* [EXERCISE BRIEF]: Write down exactly the lines from the one with "blue plate E6:H9 level 2 -> none" to the end of the data, first and last included, and no others.

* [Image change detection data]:
□ □ □ □
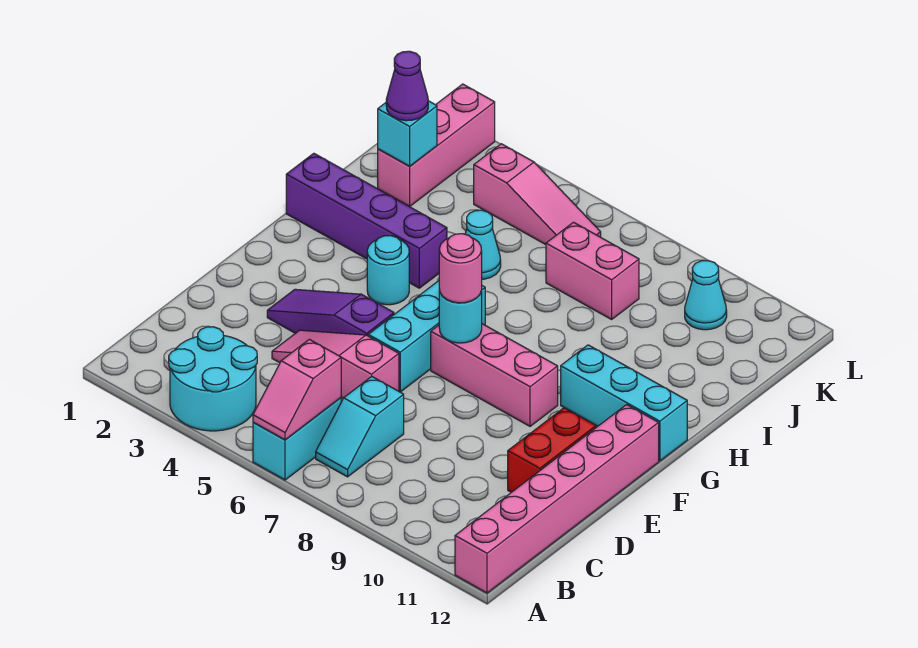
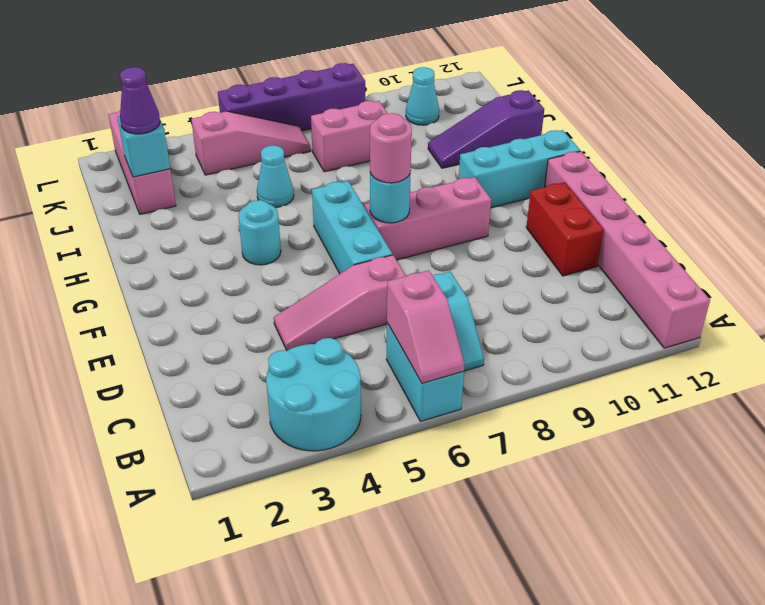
purple slope E3:E5 level 1 top 5 -> purple slope I10:I12 level 1 top 12
purple brick H1:H4 level 1 -> purple brick L5:L8 level 1

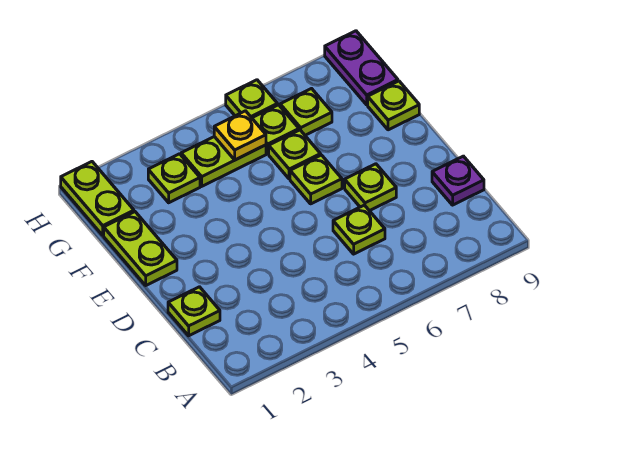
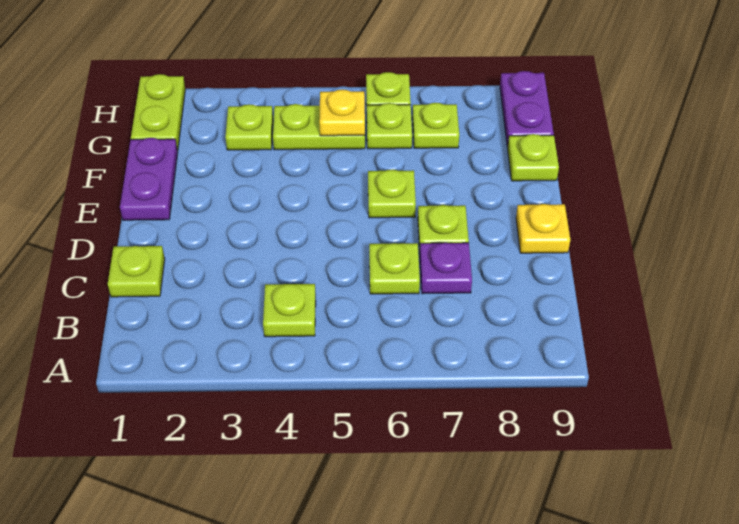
purple plate C9 level 1 -> purple plate C7 level 1
none -> yellow plate D9 level 1
lime plate E1:F1 level 1 -> purple plate E1:F1 level 1
lime plate F6 level 1 -> lime plate B4 level 1

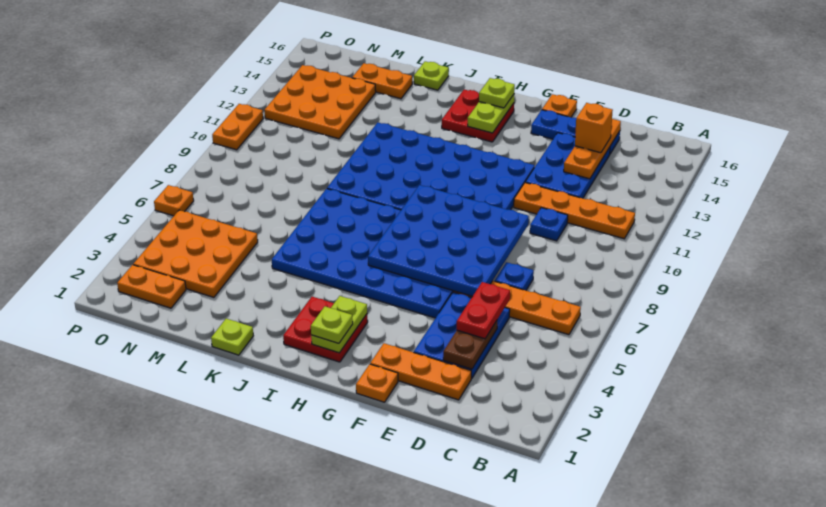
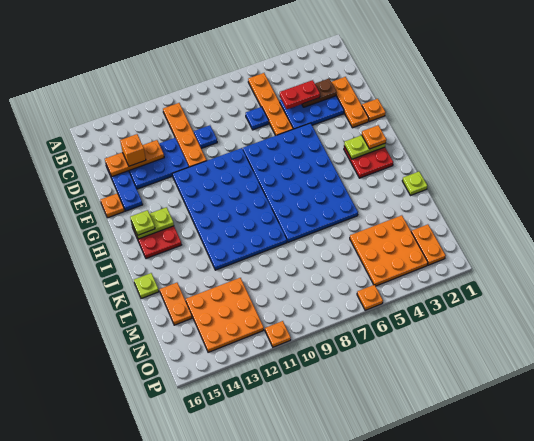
blue plate E6:H9 level 2 -> none
lime plate H2 level 3 -> orange plate H2 level 3
orange plate P10:P11 level 1 -> orange plate P11 level 1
□ □ □ □
* [TASK SOLUTION]:
blue plate E6:H9 level 2 -> none
lime plate H2 level 3 -> orange plate H2 level 3
orange plate P10:P11 level 1 -> orange plate P11 level 1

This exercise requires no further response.